**TASK TO COMPLETE:**
Within the entries below, the lines from the one with "camera: 25 degrees left, 0 degrees up" through the one with "yellow cactus [281,233,307,273]" are to be set down exactly, both ends kept.

(Beginning of DATASET EXTRACT)

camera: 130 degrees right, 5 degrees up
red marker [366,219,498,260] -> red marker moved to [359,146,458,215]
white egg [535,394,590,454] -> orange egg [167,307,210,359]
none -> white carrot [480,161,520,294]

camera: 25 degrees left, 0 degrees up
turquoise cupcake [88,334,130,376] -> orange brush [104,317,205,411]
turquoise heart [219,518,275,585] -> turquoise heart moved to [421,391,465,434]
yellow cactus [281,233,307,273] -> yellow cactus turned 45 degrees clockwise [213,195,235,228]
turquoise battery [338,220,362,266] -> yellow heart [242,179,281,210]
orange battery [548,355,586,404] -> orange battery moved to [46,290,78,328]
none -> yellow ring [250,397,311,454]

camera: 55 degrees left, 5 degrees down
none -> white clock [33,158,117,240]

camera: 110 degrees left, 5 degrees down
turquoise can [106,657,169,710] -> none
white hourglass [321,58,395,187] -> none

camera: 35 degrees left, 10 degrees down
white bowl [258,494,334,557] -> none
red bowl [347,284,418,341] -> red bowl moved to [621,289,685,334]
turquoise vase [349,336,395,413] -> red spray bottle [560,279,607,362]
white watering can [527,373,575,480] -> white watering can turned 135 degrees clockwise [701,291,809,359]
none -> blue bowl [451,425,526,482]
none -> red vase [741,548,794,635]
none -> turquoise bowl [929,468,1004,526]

(End of DATASET EXTRACT)

**SOLUTION TO THE PROBLEM:**
camera: 25 degrees left, 0 degrees up
turquoise cupcake [88,334,130,376] -> orange brush [104,317,205,411]
turquoise heart [219,518,275,585] -> turquoise heart moved to [421,391,465,434]
yellow cactus [281,233,307,273] -> yellow cactus turned 45 degrees clockwise [213,195,235,228]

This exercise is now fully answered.